What you have to do: Would you return the lines between the one holding "white flashlight [121,460,214,575]" and the one holding "purple camera [259,328,360,444]", inclusive, and only those, exactly as they stand in the listing below?

Supplied records:
########

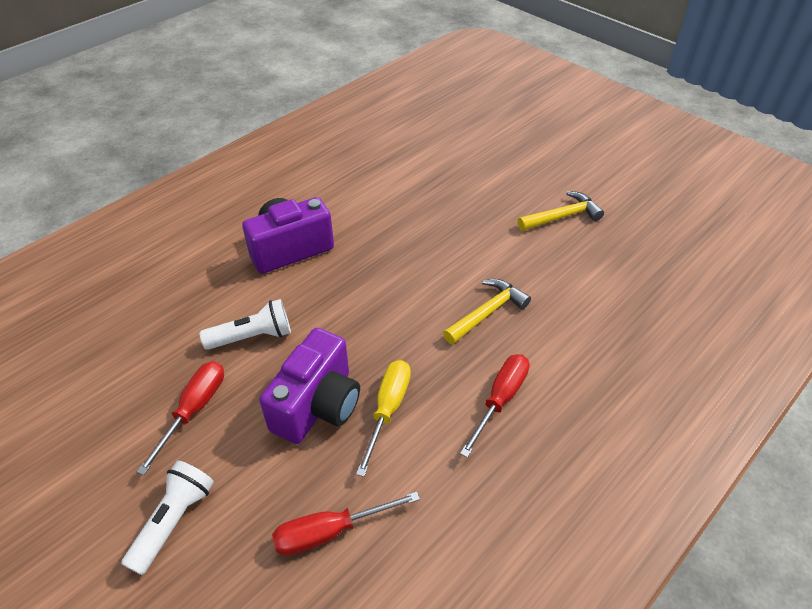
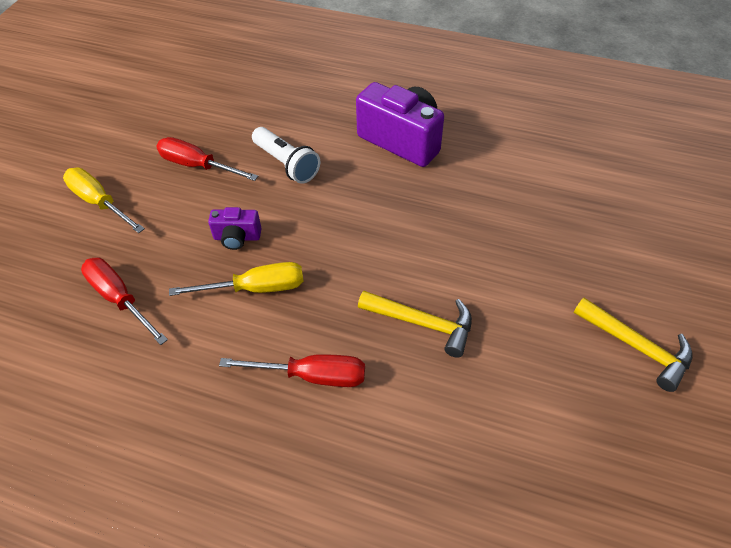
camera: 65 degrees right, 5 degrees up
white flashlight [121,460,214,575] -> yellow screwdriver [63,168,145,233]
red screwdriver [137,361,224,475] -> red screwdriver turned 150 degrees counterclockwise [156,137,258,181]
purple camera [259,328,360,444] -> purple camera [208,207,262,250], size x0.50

########

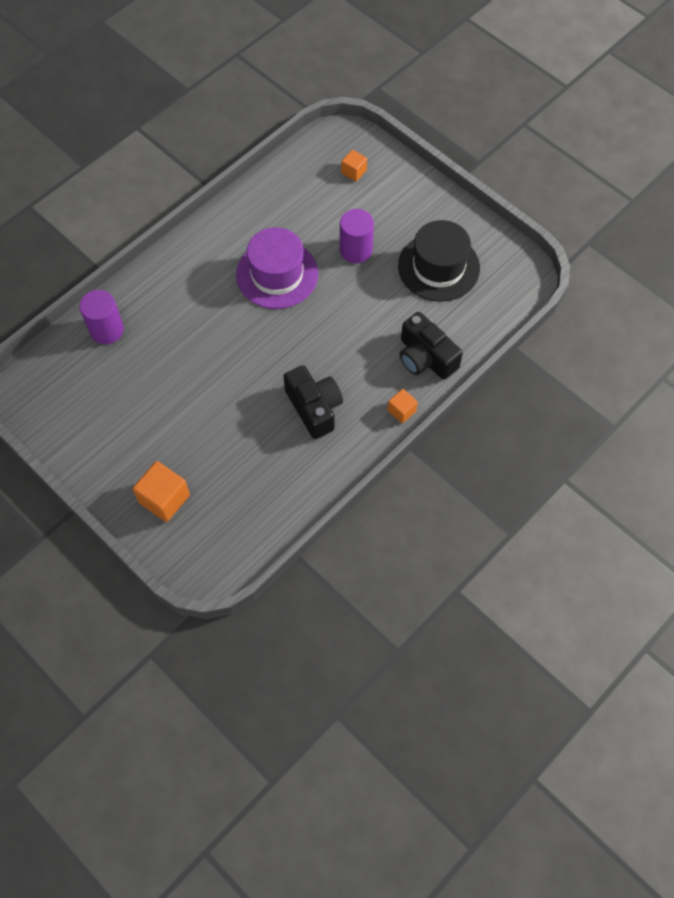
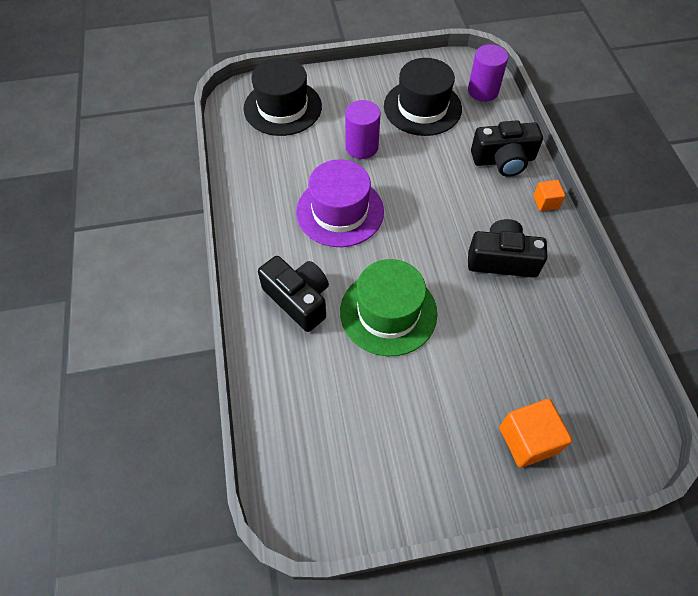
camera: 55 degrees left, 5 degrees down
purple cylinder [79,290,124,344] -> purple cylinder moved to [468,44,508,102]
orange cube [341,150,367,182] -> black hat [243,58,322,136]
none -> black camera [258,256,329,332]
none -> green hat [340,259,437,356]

########

Output of the task:
white flashlight [121,460,214,575] -> yellow screwdriver [63,168,145,233]
red screwdriver [137,361,224,475] -> red screwdriver turned 150 degrees counterclockwise [156,137,258,181]
purple camera [259,328,360,444] -> purple camera [208,207,262,250], size x0.50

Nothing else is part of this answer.